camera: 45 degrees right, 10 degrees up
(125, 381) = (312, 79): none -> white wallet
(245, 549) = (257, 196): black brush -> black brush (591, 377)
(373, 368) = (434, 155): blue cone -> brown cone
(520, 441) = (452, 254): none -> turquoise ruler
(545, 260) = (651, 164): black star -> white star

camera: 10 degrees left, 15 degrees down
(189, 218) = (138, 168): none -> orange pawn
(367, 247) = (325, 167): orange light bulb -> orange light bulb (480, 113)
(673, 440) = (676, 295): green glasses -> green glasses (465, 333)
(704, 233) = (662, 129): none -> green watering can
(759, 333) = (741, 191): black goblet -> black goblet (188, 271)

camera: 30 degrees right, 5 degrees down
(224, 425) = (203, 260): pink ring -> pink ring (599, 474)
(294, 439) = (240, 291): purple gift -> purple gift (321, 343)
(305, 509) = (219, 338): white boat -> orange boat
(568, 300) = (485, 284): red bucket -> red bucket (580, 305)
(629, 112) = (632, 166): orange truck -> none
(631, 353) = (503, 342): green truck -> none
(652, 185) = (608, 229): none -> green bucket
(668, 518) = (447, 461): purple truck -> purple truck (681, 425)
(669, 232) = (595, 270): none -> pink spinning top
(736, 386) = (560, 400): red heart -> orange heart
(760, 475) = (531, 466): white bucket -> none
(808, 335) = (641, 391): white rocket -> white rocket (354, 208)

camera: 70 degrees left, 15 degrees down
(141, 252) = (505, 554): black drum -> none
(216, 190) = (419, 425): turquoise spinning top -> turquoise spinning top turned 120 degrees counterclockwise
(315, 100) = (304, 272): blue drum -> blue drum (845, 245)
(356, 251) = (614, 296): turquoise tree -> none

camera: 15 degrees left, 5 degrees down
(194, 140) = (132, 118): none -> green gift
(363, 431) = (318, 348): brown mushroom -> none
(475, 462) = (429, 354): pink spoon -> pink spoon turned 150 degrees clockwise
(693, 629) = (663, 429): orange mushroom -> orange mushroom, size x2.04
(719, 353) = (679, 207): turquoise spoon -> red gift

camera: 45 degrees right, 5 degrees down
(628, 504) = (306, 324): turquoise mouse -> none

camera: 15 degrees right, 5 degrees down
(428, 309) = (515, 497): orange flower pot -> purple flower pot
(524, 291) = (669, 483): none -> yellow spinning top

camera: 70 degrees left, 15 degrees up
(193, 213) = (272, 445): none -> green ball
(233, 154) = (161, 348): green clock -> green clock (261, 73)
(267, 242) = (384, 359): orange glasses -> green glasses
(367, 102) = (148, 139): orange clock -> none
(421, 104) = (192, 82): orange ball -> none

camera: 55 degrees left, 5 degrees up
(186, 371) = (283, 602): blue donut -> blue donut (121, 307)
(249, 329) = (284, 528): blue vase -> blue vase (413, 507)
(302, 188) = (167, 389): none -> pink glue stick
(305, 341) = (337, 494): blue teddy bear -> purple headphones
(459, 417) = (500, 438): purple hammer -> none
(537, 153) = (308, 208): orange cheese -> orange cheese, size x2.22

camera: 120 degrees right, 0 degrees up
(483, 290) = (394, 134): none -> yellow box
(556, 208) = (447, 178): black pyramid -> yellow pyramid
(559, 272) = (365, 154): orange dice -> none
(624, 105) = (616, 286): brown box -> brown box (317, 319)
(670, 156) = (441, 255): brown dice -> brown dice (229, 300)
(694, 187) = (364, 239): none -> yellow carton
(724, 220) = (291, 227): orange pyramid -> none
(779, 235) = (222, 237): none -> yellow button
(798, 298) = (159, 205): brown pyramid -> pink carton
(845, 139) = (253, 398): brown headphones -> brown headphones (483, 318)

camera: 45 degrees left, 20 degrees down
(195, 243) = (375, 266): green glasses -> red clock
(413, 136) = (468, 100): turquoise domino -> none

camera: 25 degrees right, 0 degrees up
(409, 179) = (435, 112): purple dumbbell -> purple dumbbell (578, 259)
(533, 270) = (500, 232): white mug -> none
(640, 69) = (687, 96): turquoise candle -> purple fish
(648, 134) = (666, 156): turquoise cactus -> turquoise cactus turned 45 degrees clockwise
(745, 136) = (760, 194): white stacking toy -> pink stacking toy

++++++++

- _EXERCISE OBJECTIVE_
Please, from the material above, copy only the lines from the line with "(367, 247) = (325, 167): orange" up to and including the line with "(428, 309) = (515, 497): orange", exactly as written.

- _TASK SOLUTION_
(367, 247) = (325, 167): orange light bulb -> orange light bulb (480, 113)
(673, 440) = (676, 295): green glasses -> green glasses (465, 333)
(704, 233) = (662, 129): none -> green watering can
(759, 333) = (741, 191): black goblet -> black goblet (188, 271)

camera: 30 degrees right, 5 degrees down
(224, 425) = (203, 260): pink ring -> pink ring (599, 474)
(294, 439) = (240, 291): purple gift -> purple gift (321, 343)
(305, 509) = (219, 338): white boat -> orange boat
(568, 300) = (485, 284): red bucket -> red bucket (580, 305)
(629, 112) = (632, 166): orange truck -> none
(631, 353) = (503, 342): green truck -> none
(652, 185) = (608, 229): none -> green bucket
(668, 518) = (447, 461): purple truck -> purple truck (681, 425)
(669, 232) = (595, 270): none -> pink spinning top
(736, 386) = (560, 400): red heart -> orange heart
(760, 475) = (531, 466): white bucket -> none
(808, 335) = (641, 391): white rocket -> white rocket (354, 208)

camera: 70 degrees left, 15 degrees down
(141, 252) = (505, 554): black drum -> none
(216, 190) = (419, 425): turquoise spinning top -> turquoise spinning top turned 120 degrees counterclockwise
(315, 100) = (304, 272): blue drum -> blue drum (845, 245)
(356, 251) = (614, 296): turquoise tree -> none

camera: 15 degrees left, 5 degrees down
(194, 140) = (132, 118): none -> green gift
(363, 431) = (318, 348): brown mushroom -> none
(475, 462) = (429, 354): pink spoon -> pink spoon turned 150 degrees clockwise
(693, 629) = (663, 429): orange mushroom -> orange mushroom, size x2.04
(719, 353) = (679, 207): turquoise spoon -> red gift

camera: 45 degrees right, 5 degrees down
(628, 504) = (306, 324): turquoise mouse -> none

camera: 15 degrees right, 5 degrees down
(428, 309) = (515, 497): orange flower pot -> purple flower pot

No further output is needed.